━━━ PROVIDED ENTRIES
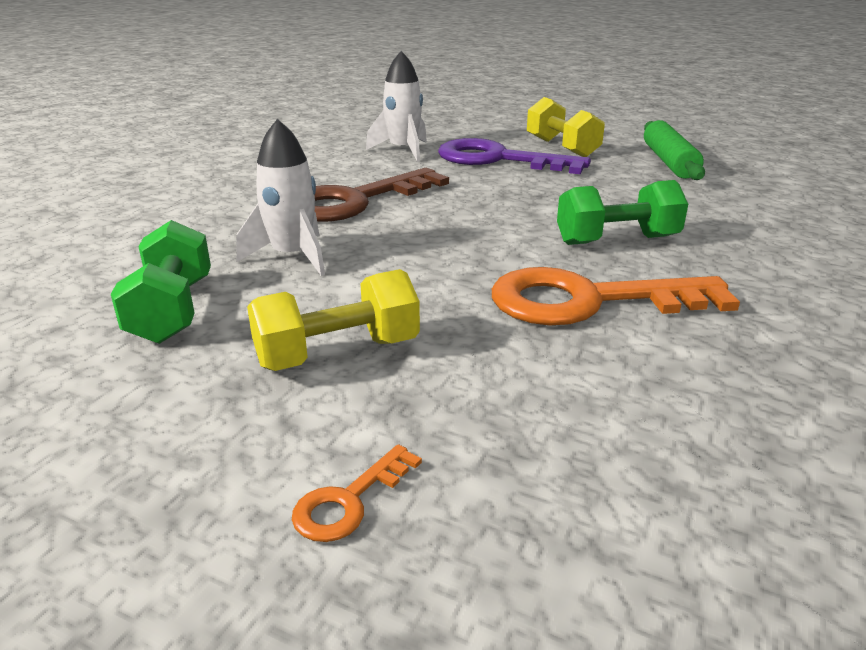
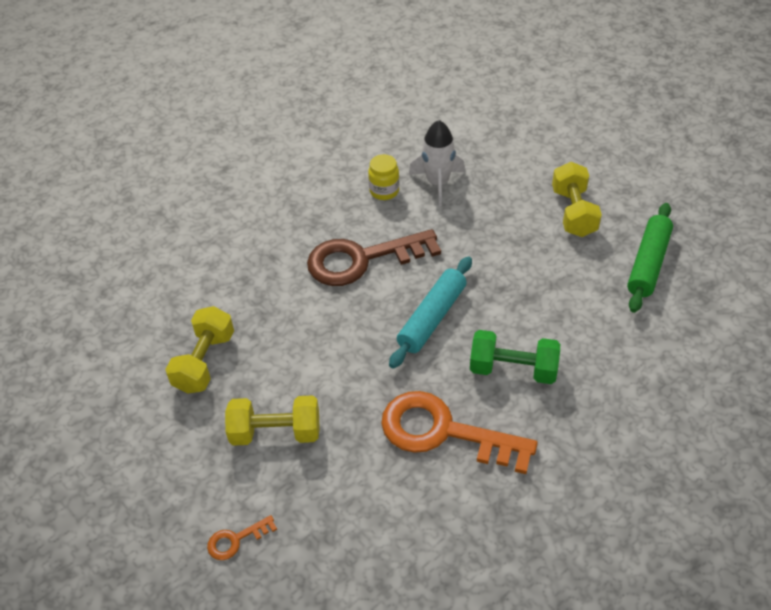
camera: 25 degrees right, 20 degrees up
green dumbbell [111,220,211,344] -> yellow dumbbell [166,306,234,394]
white rocket [236,119,325,276] -> none
purple key [438,138,591,174] -> none
none -> yellow jar [368,154,399,200]
none -> turquoise rolling pin [389,256,472,368]

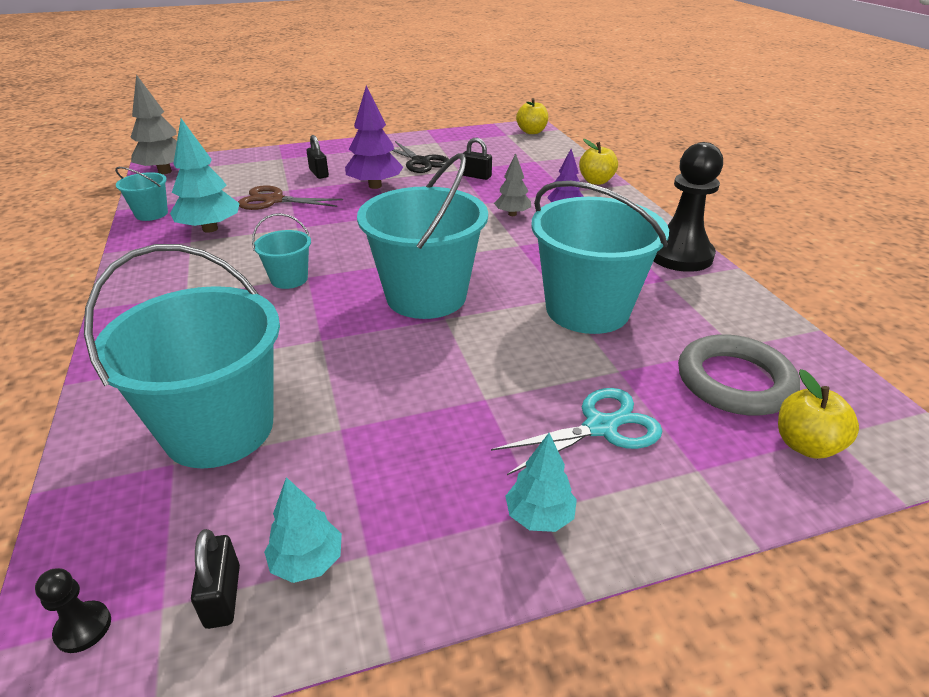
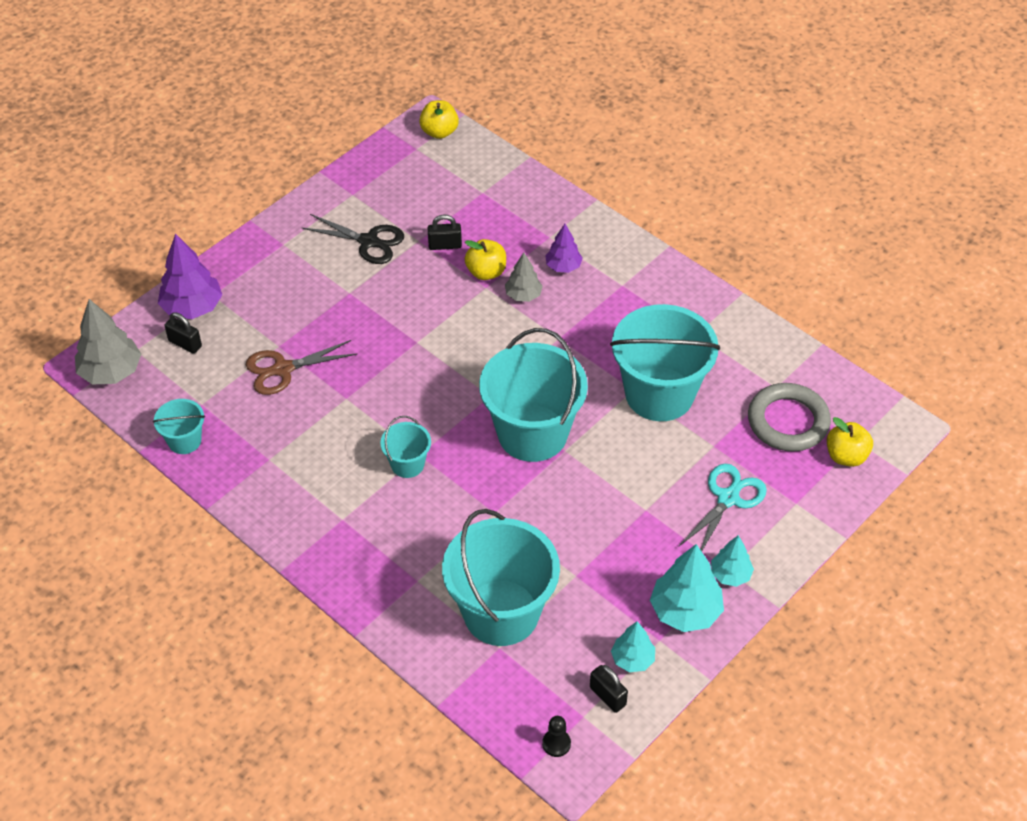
camera: 30 degrees left, 15 degrees up
turquoise tree [170,119,240,233] -> turquoise tree moved to [650,544,724,632]
black padlock [307,135,329,179] -> black padlock moved to [165,312,202,354]
purple tree [345,85,403,189] -> purple tree moved to [158,233,223,319]
yellow apple [579,139,618,185] -> yellow apple moved to [465,239,506,280]
black pawn [654,142,723,272] -> none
━━━━━━
* [WHAT TO WORK ON]
Leaving out all pictures, print exactly the lines above from the one containing "white rocket [236,119,325,276] -> none" through the last line of the entries.

* [WRITTEN ANSWER]
white rocket [236,119,325,276] -> none
purple key [438,138,591,174] -> none
none -> yellow jar [368,154,399,200]
none -> turquoise rolling pin [389,256,472,368]

camera: 30 degrees left, 15 degrees up
turquoise tree [170,119,240,233] -> turquoise tree moved to [650,544,724,632]
black padlock [307,135,329,179] -> black padlock moved to [165,312,202,354]
purple tree [345,85,403,189] -> purple tree moved to [158,233,223,319]
yellow apple [579,139,618,185] -> yellow apple moved to [465,239,506,280]
black pawn [654,142,723,272] -> none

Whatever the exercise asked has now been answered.